## WHAT YOU ARE ASKED TO DO
The following entries are to be repeated exactly, and the pictures are to be left behind.

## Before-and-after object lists

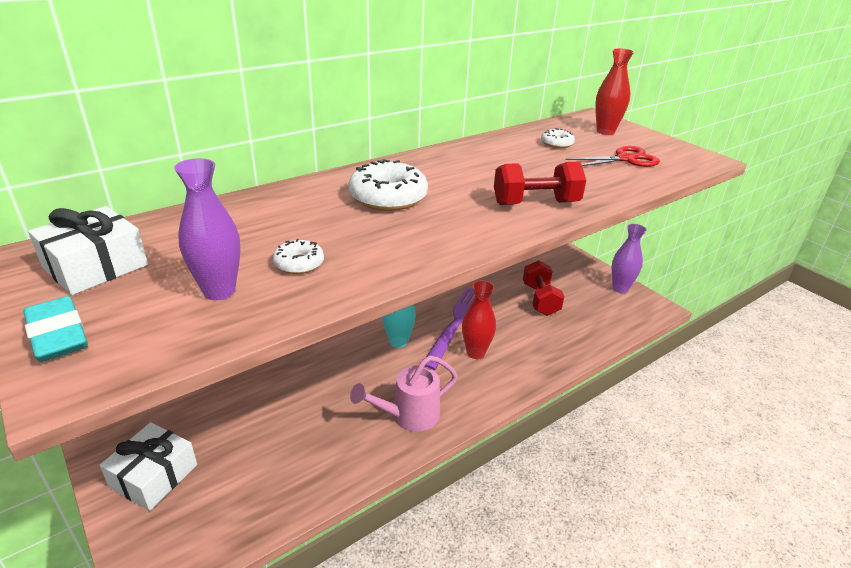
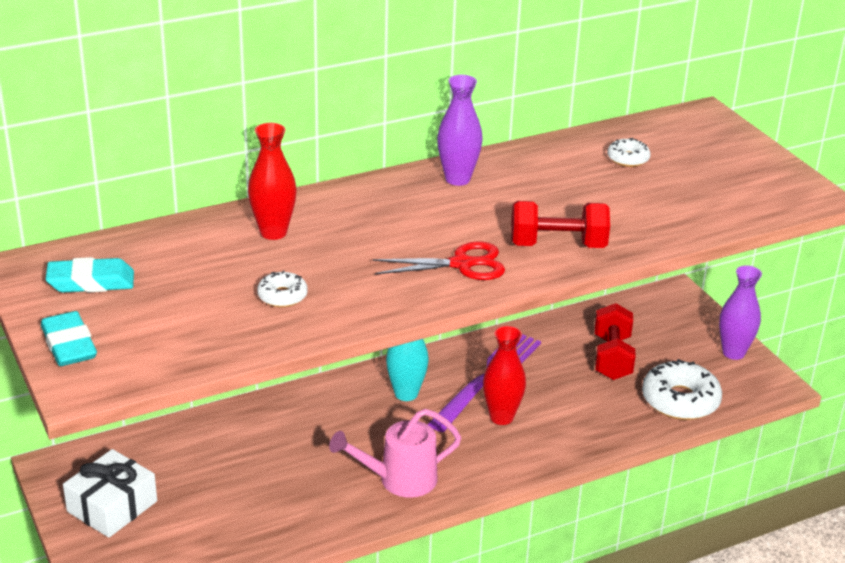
camera: 10 degrees right, 0 degrees up
white gift [28,206,148,295] -> turquoise eraser [46,257,134,292]
purple vase [174,158,240,300] -> purple vase moved to [437,75,483,186]
white donut [348,159,428,211] -> white donut moved to [642,359,722,420]
red scissors [566,146,660,167] -> red scissors moved to [373,242,505,280]
red vase [595,48,634,135] -> red vase moved to [248,123,297,240]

## WRITTEN ANSWER
camera: 10 degrees right, 0 degrees up
white gift [28,206,148,295] -> turquoise eraser [46,257,134,292]
purple vase [174,158,240,300] -> purple vase moved to [437,75,483,186]
white donut [348,159,428,211] -> white donut moved to [642,359,722,420]
red scissors [566,146,660,167] -> red scissors moved to [373,242,505,280]
red vase [595,48,634,135] -> red vase moved to [248,123,297,240]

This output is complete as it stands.